* [THE TASK] Which lines in the listing below contain the string "acciaccatura"? Copy each one, matching case exactly.
***** THE RECORDS *****
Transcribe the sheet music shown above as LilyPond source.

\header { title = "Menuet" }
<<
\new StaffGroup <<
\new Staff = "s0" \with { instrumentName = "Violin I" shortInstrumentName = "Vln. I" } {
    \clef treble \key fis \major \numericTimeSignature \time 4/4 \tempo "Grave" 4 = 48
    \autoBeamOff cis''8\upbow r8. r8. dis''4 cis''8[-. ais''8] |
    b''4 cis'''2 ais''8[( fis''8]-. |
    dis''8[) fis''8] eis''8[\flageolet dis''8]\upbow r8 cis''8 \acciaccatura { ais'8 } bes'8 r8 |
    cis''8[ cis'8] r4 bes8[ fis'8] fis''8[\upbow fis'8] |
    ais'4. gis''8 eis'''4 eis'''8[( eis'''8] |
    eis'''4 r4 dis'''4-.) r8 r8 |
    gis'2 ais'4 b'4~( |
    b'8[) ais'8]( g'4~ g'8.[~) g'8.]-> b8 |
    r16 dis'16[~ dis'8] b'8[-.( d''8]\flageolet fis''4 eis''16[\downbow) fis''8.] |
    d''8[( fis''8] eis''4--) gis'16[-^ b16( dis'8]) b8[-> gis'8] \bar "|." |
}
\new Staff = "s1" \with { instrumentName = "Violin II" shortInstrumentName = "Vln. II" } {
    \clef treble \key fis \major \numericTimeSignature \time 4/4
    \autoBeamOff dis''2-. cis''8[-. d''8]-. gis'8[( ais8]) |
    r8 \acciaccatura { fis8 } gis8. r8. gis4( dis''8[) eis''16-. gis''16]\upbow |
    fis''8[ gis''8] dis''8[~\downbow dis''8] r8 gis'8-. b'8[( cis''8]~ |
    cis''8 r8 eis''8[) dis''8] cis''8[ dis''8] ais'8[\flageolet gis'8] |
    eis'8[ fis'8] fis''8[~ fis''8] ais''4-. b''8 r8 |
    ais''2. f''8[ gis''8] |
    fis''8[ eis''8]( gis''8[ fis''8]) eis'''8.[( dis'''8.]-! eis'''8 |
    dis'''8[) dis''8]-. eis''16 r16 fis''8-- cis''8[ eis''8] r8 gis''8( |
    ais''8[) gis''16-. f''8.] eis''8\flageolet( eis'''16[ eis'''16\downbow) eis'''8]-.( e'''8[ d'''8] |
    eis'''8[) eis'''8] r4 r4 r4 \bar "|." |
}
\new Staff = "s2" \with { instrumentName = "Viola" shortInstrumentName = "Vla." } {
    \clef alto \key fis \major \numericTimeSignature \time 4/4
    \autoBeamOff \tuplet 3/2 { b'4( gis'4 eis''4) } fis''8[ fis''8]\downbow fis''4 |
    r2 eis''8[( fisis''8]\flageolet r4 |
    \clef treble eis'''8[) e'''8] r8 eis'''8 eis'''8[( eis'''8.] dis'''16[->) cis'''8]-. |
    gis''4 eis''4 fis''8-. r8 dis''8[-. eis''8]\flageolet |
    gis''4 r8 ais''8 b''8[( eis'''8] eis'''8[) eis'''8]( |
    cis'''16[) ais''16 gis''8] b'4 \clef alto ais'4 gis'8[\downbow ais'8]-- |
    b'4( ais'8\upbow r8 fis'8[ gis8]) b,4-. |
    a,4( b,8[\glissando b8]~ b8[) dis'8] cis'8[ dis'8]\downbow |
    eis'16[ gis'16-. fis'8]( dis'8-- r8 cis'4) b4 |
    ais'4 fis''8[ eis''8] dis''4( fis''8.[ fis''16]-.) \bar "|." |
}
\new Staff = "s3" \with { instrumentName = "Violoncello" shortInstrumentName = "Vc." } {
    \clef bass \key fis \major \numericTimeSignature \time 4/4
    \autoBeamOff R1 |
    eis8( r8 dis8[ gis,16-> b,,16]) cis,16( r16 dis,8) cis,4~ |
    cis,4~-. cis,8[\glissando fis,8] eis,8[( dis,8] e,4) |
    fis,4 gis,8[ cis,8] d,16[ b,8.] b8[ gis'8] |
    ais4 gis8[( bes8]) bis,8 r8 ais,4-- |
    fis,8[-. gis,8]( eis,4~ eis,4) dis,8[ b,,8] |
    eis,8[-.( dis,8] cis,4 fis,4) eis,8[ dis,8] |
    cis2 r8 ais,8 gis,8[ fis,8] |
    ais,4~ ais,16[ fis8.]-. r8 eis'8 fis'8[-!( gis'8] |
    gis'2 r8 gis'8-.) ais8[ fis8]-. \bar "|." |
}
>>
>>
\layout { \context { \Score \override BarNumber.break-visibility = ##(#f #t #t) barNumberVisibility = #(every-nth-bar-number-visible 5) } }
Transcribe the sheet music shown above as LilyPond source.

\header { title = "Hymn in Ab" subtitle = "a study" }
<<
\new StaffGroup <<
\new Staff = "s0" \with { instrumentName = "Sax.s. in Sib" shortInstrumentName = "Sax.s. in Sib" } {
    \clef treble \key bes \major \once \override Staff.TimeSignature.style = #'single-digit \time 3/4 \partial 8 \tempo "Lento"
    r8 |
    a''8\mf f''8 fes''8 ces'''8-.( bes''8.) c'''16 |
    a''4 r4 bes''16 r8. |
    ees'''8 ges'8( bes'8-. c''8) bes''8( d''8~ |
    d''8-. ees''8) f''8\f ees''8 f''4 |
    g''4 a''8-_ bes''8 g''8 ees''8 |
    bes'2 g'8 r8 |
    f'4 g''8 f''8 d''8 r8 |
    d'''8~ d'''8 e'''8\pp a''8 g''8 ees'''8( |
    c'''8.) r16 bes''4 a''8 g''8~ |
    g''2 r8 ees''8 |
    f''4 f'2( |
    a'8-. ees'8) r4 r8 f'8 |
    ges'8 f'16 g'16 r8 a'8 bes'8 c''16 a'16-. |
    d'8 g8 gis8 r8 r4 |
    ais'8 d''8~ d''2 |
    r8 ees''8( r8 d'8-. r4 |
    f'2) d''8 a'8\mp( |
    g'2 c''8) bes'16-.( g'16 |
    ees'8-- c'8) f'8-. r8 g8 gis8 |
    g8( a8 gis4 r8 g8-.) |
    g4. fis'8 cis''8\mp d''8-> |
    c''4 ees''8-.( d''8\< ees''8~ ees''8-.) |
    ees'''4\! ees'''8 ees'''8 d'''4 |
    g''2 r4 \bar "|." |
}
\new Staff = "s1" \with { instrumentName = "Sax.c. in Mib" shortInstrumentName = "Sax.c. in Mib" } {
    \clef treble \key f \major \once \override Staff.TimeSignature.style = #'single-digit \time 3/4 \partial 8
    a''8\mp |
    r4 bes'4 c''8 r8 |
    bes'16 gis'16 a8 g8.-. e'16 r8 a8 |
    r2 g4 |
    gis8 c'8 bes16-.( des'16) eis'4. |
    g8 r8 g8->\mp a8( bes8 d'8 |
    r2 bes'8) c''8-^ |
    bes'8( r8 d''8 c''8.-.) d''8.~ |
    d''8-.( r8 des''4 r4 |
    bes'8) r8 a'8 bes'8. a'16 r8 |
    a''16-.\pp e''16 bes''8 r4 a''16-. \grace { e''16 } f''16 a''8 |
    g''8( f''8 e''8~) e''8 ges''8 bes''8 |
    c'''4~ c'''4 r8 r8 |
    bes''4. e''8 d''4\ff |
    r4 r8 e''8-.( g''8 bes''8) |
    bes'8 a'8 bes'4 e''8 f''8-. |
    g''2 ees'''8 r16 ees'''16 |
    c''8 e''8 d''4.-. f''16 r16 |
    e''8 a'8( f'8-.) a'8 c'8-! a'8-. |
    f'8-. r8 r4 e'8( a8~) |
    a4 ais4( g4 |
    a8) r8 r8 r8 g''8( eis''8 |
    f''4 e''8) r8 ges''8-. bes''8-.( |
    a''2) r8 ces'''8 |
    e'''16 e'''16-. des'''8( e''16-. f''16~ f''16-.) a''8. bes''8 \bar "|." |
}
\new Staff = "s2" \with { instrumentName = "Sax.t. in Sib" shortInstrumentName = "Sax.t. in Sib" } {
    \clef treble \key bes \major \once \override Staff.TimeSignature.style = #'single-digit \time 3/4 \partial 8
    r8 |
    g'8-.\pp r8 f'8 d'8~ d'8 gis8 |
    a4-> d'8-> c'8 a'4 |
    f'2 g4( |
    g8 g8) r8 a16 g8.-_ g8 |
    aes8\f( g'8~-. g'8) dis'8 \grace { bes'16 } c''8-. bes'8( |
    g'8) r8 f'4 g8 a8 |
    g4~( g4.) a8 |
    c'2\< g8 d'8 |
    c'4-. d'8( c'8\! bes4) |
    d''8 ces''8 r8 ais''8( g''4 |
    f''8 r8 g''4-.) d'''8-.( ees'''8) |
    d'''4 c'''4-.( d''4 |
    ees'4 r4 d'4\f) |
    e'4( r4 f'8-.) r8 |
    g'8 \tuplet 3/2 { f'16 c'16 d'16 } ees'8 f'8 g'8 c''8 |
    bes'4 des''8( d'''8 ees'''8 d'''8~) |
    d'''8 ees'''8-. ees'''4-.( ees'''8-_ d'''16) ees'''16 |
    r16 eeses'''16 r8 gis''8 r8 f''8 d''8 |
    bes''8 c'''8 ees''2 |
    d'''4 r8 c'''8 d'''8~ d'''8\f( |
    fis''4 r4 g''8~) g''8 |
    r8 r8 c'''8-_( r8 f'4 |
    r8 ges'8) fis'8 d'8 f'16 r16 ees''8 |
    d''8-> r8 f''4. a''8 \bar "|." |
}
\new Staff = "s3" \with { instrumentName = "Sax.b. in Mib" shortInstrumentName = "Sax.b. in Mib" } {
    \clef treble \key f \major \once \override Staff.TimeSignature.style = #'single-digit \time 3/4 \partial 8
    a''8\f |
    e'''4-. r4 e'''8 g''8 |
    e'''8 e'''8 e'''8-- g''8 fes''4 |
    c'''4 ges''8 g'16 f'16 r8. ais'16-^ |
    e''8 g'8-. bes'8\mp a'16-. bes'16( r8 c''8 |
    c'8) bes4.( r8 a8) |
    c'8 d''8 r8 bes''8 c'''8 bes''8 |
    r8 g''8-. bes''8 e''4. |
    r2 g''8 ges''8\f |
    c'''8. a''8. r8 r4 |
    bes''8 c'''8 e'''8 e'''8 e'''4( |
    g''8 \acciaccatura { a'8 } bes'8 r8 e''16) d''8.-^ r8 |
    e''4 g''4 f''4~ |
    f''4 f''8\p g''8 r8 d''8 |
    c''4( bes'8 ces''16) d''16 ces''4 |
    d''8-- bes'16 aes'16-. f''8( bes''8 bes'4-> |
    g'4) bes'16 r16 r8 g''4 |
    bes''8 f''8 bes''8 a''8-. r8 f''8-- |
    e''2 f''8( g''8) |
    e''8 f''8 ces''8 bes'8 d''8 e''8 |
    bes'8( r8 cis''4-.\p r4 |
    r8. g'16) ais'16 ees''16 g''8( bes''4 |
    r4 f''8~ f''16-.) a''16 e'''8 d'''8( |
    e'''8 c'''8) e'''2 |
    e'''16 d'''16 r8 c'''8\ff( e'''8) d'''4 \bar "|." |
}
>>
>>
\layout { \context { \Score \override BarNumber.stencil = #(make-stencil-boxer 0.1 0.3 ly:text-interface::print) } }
*****
* [WRITTEN ANSWER]
    dis''8[) fis''8] eis''8[\flageolet dis''8]\upbow r8 cis''8 \acciaccatura { ais'8 } bes'8 r8 |
    r8 \acciaccatura { fis8 } gis8. r8. gis4( dis''8[) eis''16-. gis''16]\upbow |
    g''8 \acciaccatura { a'8 } bes'8 r8 e''16) d''8.-^ r8 |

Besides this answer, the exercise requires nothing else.